▶ **Supplied material**
☆ ☆ ☆
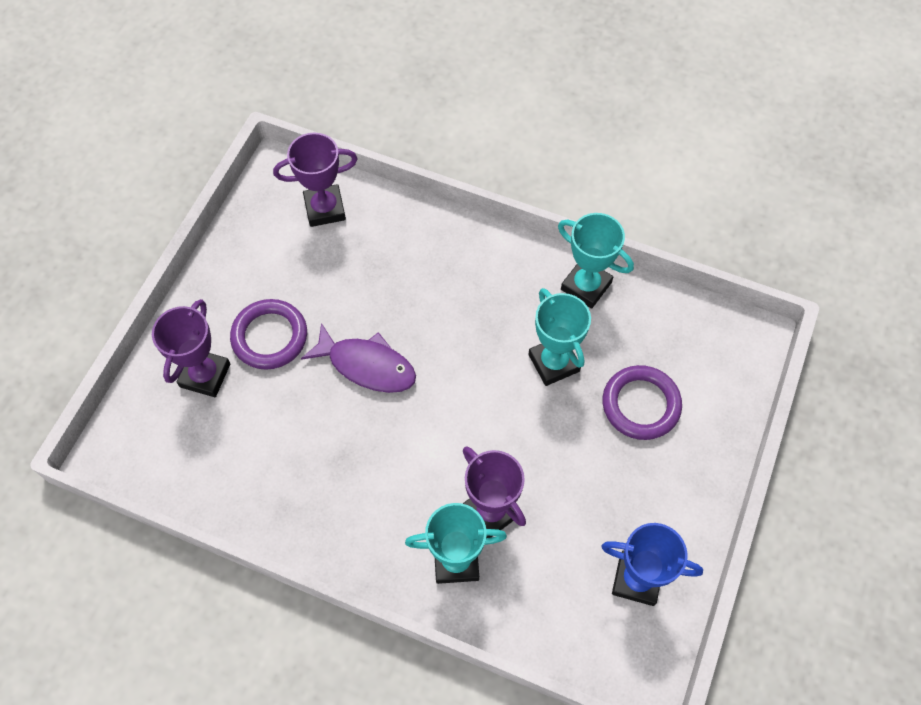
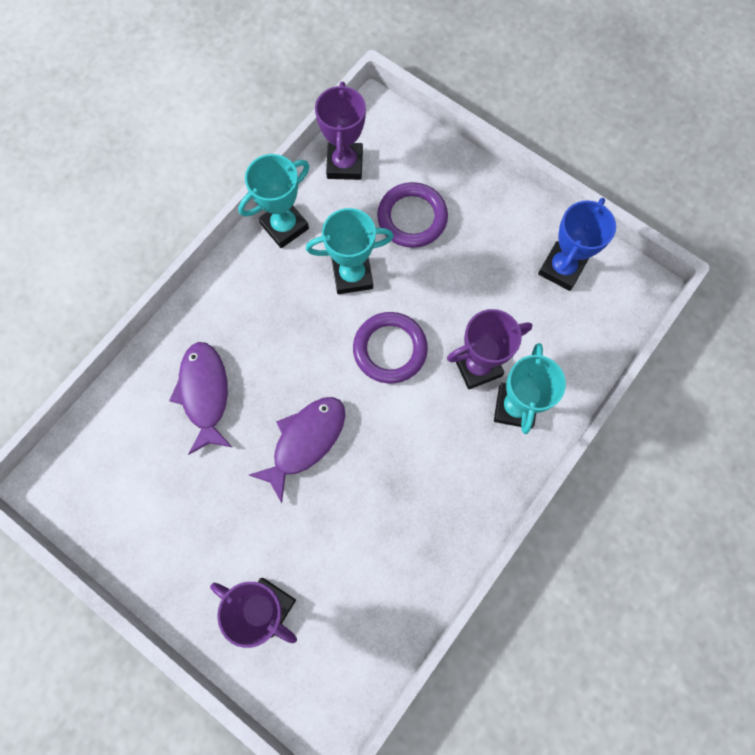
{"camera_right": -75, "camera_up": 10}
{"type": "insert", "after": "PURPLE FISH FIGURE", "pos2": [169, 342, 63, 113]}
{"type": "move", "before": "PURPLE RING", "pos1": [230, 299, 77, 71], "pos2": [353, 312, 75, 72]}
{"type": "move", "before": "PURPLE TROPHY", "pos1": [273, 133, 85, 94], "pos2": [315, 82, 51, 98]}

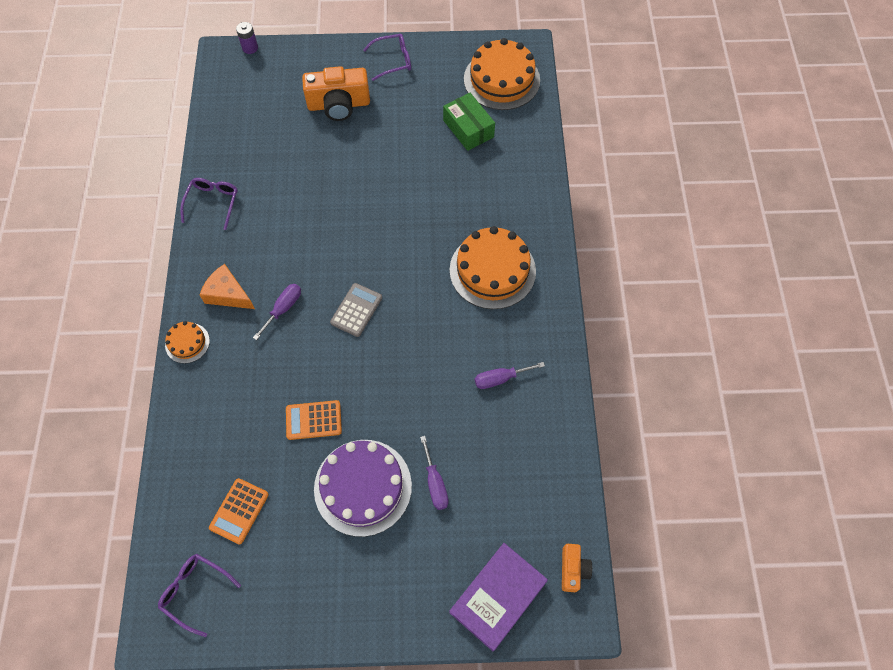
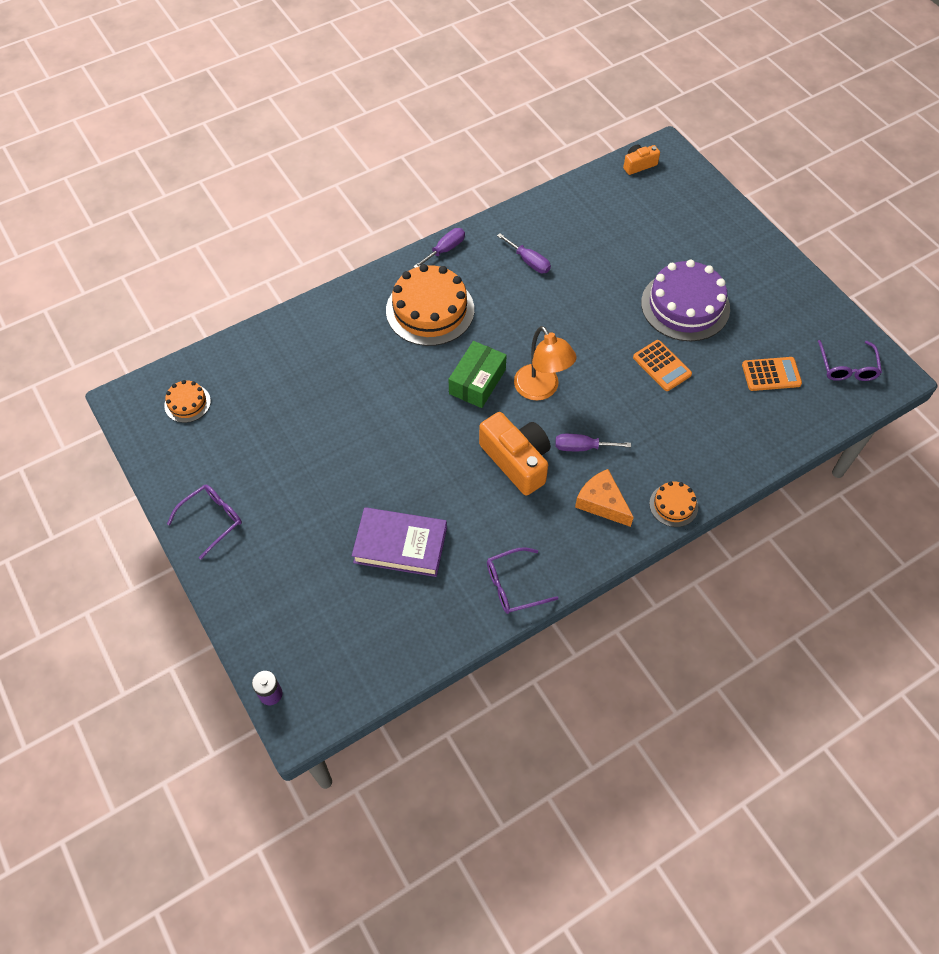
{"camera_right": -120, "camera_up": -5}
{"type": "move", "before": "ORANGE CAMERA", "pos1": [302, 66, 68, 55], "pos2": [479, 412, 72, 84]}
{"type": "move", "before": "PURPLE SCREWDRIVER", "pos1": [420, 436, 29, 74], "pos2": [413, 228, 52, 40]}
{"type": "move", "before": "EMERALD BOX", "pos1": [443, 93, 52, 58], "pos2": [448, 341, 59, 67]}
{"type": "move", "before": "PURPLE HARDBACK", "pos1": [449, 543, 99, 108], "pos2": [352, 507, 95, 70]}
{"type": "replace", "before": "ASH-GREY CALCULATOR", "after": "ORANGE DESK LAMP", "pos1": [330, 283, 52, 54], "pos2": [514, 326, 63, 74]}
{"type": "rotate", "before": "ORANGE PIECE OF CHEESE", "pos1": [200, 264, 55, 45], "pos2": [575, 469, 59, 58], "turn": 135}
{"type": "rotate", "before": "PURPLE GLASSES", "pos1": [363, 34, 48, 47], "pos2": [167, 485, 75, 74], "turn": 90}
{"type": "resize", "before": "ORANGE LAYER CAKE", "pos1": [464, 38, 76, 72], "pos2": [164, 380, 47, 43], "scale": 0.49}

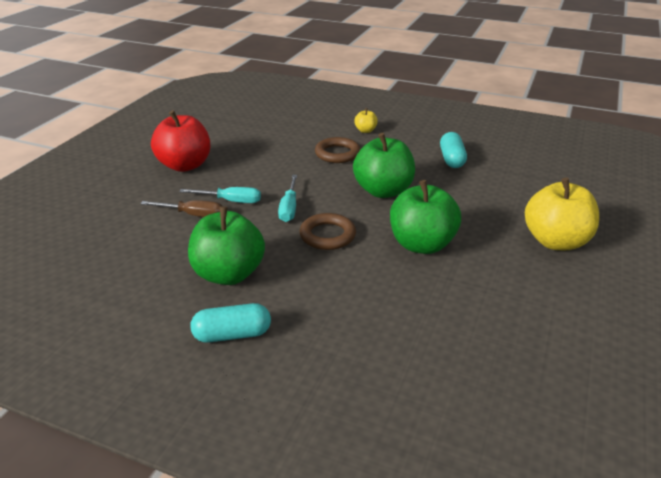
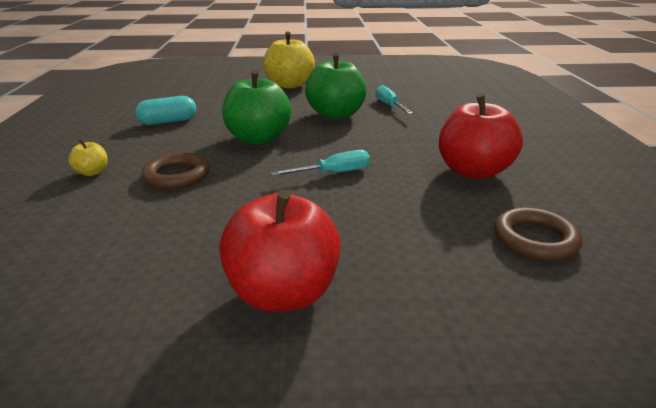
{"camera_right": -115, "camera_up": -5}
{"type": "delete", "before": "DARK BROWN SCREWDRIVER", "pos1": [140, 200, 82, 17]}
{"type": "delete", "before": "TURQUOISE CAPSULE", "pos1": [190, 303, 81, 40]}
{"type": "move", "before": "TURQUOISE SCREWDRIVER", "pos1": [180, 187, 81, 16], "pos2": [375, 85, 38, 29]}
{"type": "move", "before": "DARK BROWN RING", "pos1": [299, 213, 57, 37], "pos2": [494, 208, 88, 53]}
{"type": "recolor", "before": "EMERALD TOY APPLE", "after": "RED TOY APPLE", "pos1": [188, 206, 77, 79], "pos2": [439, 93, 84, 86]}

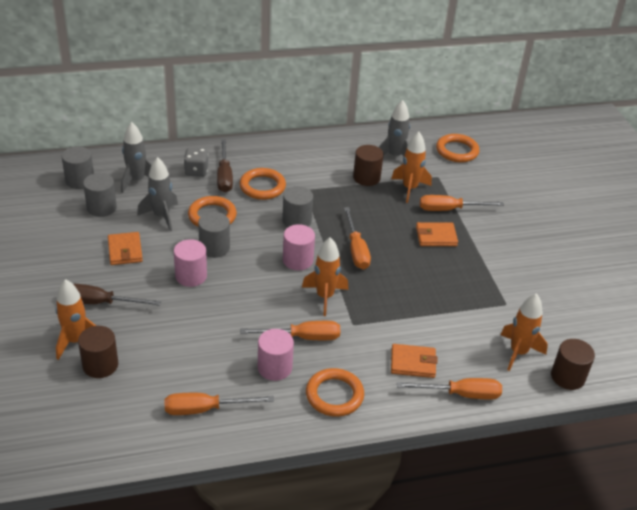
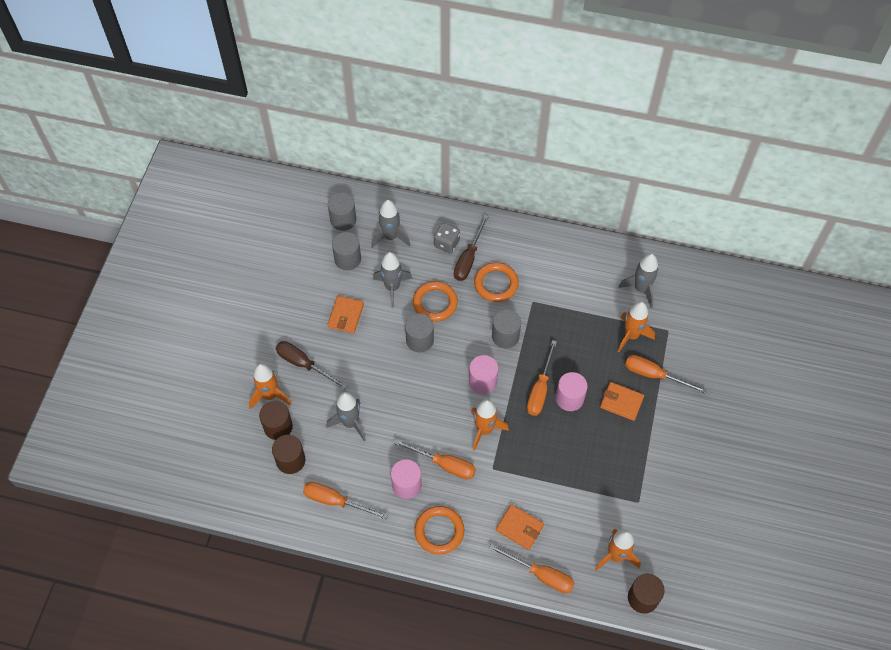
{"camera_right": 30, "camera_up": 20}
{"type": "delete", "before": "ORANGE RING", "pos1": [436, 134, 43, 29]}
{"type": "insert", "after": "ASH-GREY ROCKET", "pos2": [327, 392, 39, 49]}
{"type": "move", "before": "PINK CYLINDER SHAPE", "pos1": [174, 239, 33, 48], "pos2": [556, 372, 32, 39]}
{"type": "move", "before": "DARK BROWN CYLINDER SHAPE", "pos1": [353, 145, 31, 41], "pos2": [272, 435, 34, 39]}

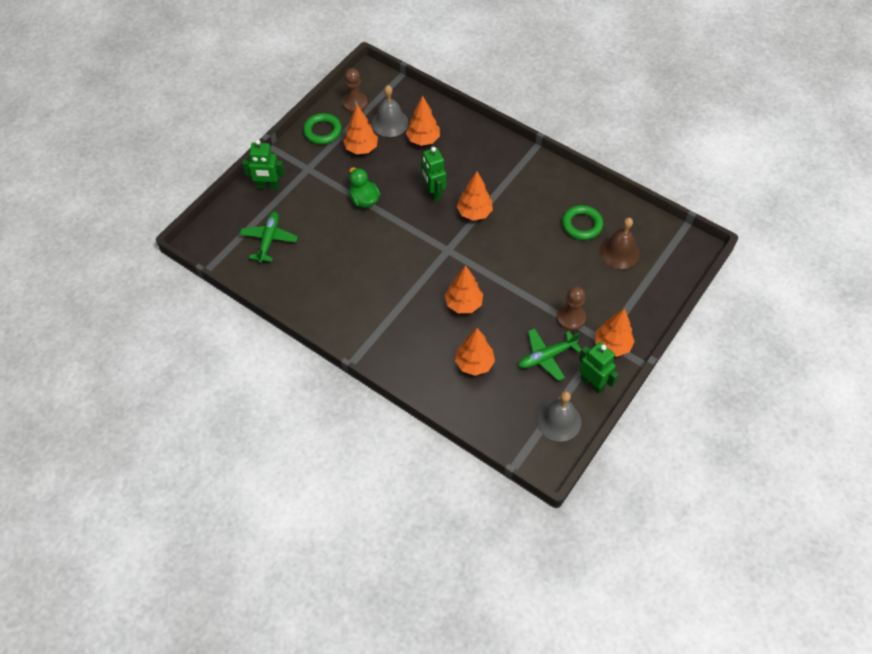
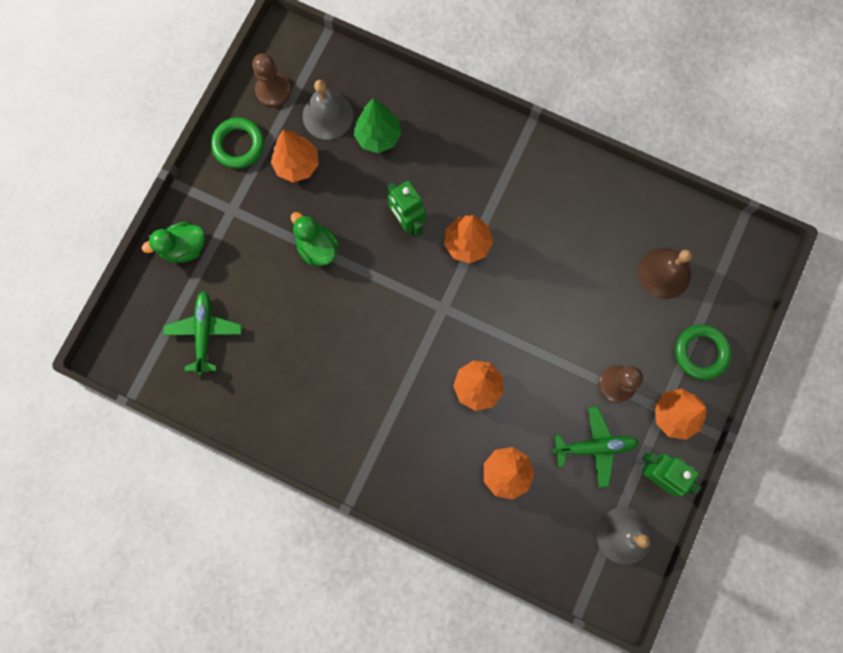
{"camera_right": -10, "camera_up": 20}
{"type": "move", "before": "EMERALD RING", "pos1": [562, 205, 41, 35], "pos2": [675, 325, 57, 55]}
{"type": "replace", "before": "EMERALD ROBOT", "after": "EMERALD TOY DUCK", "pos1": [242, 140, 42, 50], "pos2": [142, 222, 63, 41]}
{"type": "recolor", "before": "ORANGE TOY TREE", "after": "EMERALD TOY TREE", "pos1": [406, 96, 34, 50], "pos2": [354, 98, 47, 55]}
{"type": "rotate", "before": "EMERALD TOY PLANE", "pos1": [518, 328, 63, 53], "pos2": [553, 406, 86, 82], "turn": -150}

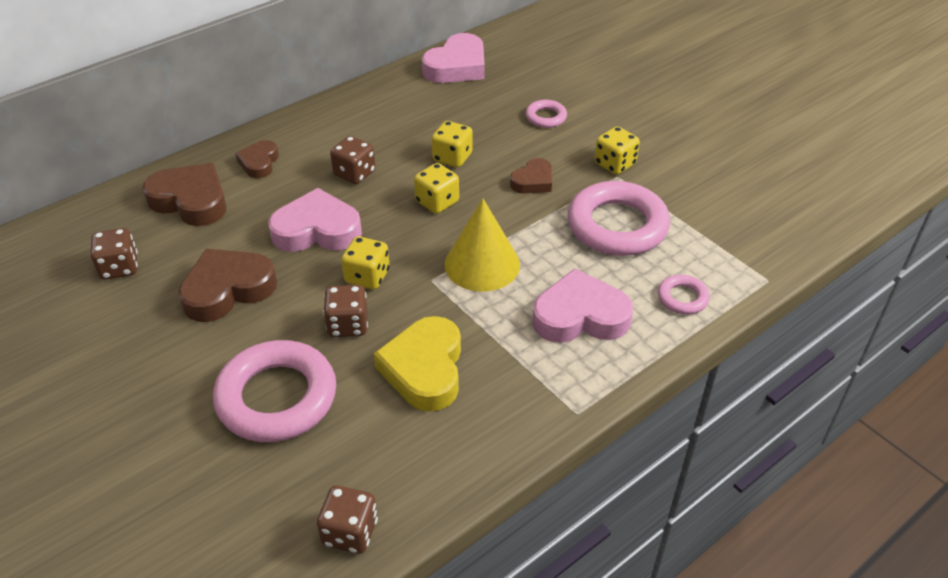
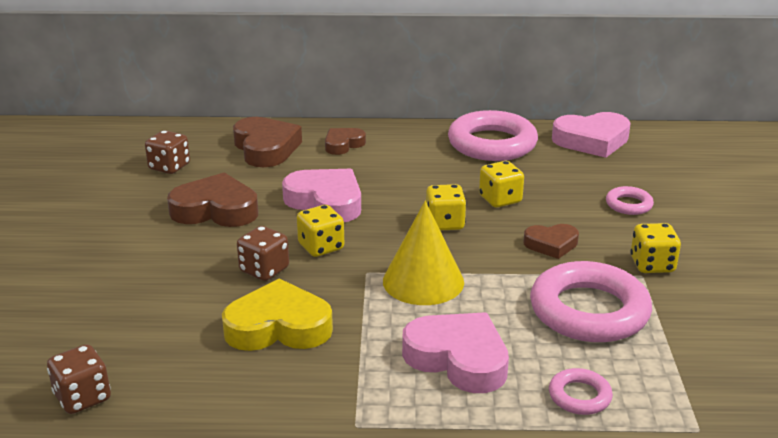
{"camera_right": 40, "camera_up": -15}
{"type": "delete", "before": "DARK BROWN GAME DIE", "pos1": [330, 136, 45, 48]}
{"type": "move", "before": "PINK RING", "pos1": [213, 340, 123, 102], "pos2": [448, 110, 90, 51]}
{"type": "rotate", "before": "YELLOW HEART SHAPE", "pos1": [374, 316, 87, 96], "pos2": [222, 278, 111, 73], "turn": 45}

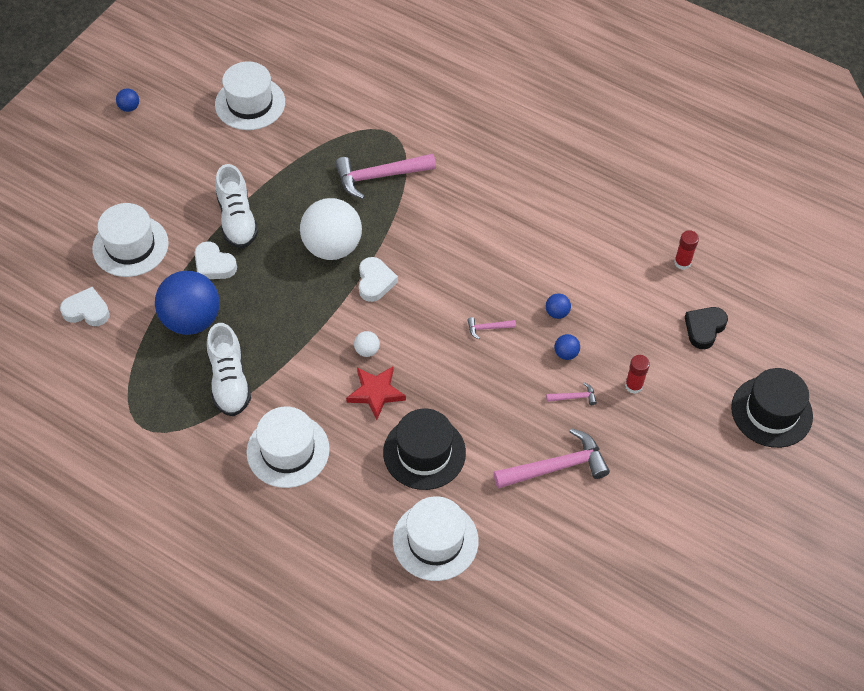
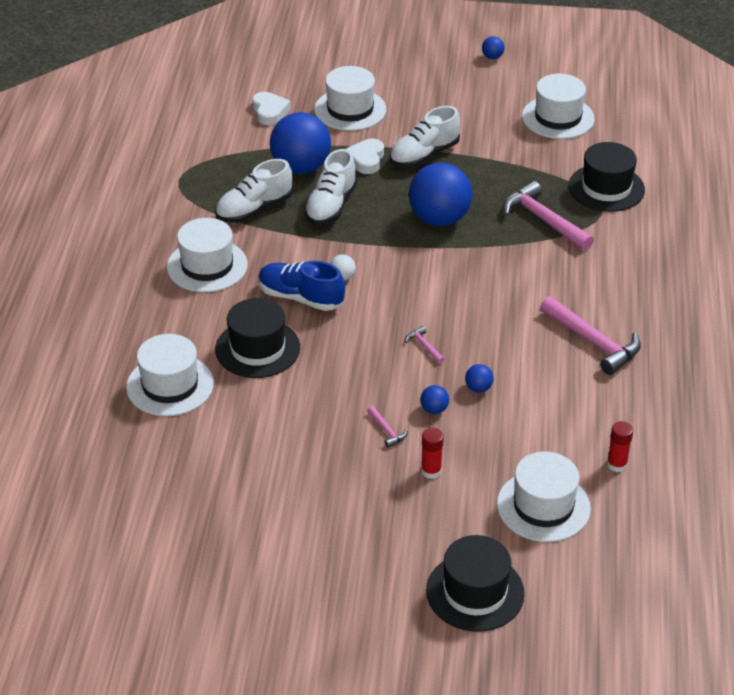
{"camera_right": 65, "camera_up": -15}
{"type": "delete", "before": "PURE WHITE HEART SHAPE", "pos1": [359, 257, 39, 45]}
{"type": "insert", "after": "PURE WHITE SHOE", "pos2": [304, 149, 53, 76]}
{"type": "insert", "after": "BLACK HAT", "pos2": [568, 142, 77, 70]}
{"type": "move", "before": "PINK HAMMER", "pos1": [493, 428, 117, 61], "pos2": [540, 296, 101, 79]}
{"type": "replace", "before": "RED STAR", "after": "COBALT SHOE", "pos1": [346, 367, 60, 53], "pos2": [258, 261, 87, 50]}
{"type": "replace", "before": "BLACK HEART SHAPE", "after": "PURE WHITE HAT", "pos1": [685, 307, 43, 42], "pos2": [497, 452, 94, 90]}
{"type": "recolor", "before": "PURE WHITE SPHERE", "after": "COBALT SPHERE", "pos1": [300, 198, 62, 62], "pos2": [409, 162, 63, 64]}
☆ ☆ ☆
▶ **Exercise goal**
Could you retype the records above exactly, omitting the pictures?

▶ **Worked solution**
{"camera_right": -75, "camera_up": 10}
{"type": "insert", "after": "PURPLE FISH FIGURE", "pos2": [169, 342, 63, 113]}
{"type": "move", "before": "PURPLE RING", "pos1": [230, 299, 77, 71], "pos2": [353, 312, 75, 72]}
{"type": "move", "before": "PURPLE TROPHY", "pos1": [273, 133, 85, 94], "pos2": [315, 82, 51, 98]}

{"camera_right": -120, "camera_up": -5}
{"type": "move", "before": "ORANGE CAMERA", "pos1": [302, 66, 68, 55], "pos2": [479, 412, 72, 84]}
{"type": "move", "before": "PURPLE SCREWDRIVER", "pos1": [420, 436, 29, 74], "pos2": [413, 228, 52, 40]}
{"type": "move", "before": "EMERALD BOX", "pos1": [443, 93, 52, 58], "pos2": [448, 341, 59, 67]}
{"type": "move", "before": "PURPLE HARDBACK", "pos1": [449, 543, 99, 108], "pos2": [352, 507, 95, 70]}
{"type": "replace", "before": "ASH-GREY CALCULATOR", "after": "ORANGE DESK LAMP", "pos1": [330, 283, 52, 54], "pos2": [514, 326, 63, 74]}
{"type": "rotate", "before": "ORANGE PIECE OF CHEESE", "pos1": [200, 264, 55, 45], "pos2": [575, 469, 59, 58], "turn": 135}
{"type": "rotate", "before": "PURPLE GLASSES", "pos1": [363, 34, 48, 47], "pos2": [167, 485, 75, 74], "turn": 90}
{"type": "resize", "before": "ORANGE LAYER CAKE", "pos1": [464, 38, 76, 72], "pos2": [164, 380, 47, 43], "scale": 0.49}

{"camera_right": -115, "camera_up": -5}
{"type": "delete", "before": "DARK BROWN SCREWDRIVER", "pos1": [140, 200, 82, 17]}
{"type": "delete", "before": "TURQUOISE CAPSULE", "pos1": [190, 303, 81, 40]}
{"type": "move", "before": "TURQUOISE SCREWDRIVER", "pos1": [180, 187, 81, 16], "pos2": [375, 85, 38, 29]}
{"type": "move", "before": "DARK BROWN RING", "pos1": [299, 213, 57, 37], "pos2": [494, 208, 88, 53]}
{"type": "recolor", "before": "EMERALD TOY APPLE", "after": "RED TOY APPLE", "pos1": [188, 206, 77, 79], "pos2": [439, 93, 84, 86]}

{"camera_right": 30, "camera_up": 20}
{"type": "delete", "before": "ORANGE RING", "pos1": [436, 134, 43, 29]}
{"type": "insert", "after": "ASH-GREY ROCKET", "pos2": [327, 392, 39, 49]}
{"type": "move", "before": "PINK CYLINDER SHAPE", "pos1": [174, 239, 33, 48], "pos2": [556, 372, 32, 39]}
{"type": "move", "before": "DARK BROWN CYLINDER SHAPE", "pos1": [353, 145, 31, 41], "pos2": [272, 435, 34, 39]}

{"camera_right": -10, "camera_up": 20}
{"type": "move", "before": "EMERALD RING", "pos1": [562, 205, 41, 35], "pos2": [675, 325, 57, 55]}
{"type": "replace", "before": "EMERALD ROBOT", "after": "EMERALD TOY DUCK", "pos1": [242, 140, 42, 50], "pos2": [142, 222, 63, 41]}
{"type": "recolor", "before": "ORANGE TOY TREE", "after": "EMERALD TOY TREE", "pos1": [406, 96, 34, 50], "pos2": [354, 98, 47, 55]}
{"type": "rotate", "before": "EMERALD TOY PLANE", "pos1": [518, 328, 63, 53], "pos2": [553, 406, 86, 82], "turn": -150}

{"camera_right": 40, "camera_up": -15}
{"type": "delete", "before": "DARK BROWN GAME DIE", "pos1": [330, 136, 45, 48]}
{"type": "move", "before": "PINK RING", "pos1": [213, 340, 123, 102], "pos2": [448, 110, 90, 51]}
{"type": "rotate", "before": "YELLOW HEART SHAPE", "pos1": [374, 316, 87, 96], "pos2": [222, 278, 111, 73], "turn": 45}

{"camera_right": 65, "camera_up": -15}
{"type": "delete", "before": "PURE WHITE HEART SHAPE", "pos1": [359, 257, 39, 45]}
{"type": "insert", "after": "PURE WHITE SHOE", "pos2": [304, 149, 53, 76]}
{"type": "insert", "after": "BLACK HAT", "pos2": [568, 142, 77, 70]}
{"type": "move", "before": "PINK HAMMER", "pos1": [493, 428, 117, 61], "pos2": [540, 296, 101, 79]}
{"type": "replace", "before": "RED STAR", "after": "COBALT SHOE", "pos1": [346, 367, 60, 53], "pos2": [258, 261, 87, 50]}
{"type": "replace", "before": "BLACK HEART SHAPE", "after": "PURE WHITE HAT", "pos1": [685, 307, 43, 42], "pos2": [497, 452, 94, 90]}
{"type": "recolor", "before": "PURE WHITE SPHERE", "after": "COBALT SPHERE", "pos1": [300, 198, 62, 62], "pos2": [409, 162, 63, 64]}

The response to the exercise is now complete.